PROBLEM DESCRIPTION: Go to the line in the entries below that holds "Catalog Options: [635,24,899,157]" and repeat exactly from there through the line that holds "Disk 8: [183,127,224,157]", inclusive.
----- RECORDED INFORMATION
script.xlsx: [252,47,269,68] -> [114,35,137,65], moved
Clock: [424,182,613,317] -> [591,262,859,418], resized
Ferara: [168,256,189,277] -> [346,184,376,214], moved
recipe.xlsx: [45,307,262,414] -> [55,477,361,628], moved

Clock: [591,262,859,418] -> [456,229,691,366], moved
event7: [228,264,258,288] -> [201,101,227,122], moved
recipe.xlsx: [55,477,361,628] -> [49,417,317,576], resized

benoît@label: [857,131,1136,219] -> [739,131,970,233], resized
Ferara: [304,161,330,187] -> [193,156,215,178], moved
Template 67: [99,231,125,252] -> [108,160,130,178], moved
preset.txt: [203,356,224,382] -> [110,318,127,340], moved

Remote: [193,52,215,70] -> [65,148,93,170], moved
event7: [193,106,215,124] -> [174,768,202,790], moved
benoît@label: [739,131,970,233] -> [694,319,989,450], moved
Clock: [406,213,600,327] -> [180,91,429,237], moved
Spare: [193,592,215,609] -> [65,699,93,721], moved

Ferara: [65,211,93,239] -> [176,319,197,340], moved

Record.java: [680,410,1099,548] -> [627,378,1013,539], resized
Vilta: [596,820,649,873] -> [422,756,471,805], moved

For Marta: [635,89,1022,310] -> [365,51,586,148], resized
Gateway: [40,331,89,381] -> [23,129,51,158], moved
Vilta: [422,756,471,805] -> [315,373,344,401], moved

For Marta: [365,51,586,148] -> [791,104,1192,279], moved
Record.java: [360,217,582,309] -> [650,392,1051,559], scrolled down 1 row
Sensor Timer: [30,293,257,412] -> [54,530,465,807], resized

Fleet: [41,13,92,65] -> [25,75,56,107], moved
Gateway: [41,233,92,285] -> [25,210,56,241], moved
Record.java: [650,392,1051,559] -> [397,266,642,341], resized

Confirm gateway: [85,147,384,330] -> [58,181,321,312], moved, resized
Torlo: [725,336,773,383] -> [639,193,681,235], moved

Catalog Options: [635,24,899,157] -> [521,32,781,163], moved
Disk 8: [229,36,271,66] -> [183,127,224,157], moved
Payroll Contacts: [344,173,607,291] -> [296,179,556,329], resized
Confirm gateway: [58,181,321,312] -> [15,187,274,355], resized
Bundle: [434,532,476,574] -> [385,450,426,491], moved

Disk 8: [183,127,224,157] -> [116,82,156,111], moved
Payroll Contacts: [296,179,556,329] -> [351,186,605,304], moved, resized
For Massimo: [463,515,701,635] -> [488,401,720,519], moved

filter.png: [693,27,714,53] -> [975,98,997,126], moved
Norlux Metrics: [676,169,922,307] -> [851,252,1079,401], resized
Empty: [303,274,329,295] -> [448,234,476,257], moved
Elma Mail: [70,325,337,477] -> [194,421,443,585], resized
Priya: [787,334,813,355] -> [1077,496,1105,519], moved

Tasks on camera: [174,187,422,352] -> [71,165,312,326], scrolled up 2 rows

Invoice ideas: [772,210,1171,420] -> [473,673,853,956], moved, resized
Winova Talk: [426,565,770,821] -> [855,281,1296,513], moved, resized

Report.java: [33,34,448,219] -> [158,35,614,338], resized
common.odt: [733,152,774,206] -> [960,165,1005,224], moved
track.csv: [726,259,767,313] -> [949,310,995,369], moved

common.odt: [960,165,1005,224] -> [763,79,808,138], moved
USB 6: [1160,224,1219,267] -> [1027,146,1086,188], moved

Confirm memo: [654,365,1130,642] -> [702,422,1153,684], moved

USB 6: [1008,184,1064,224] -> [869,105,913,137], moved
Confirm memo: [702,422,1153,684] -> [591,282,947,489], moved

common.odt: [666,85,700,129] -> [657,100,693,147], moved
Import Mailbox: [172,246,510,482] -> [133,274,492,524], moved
----------
EXERCISE ANSWER:
Catalog Options: [635,24,899,157] -> [521,32,781,163], moved
Disk 8: [229,36,271,66] -> [183,127,224,157], moved
Payroll Contacts: [344,173,607,291] -> [296,179,556,329], resized
Confirm gateway: [58,181,321,312] -> [15,187,274,355], resized
Bundle: [434,532,476,574] -> [385,450,426,491], moved

Disk 8: [183,127,224,157] -> [116,82,156,111], moved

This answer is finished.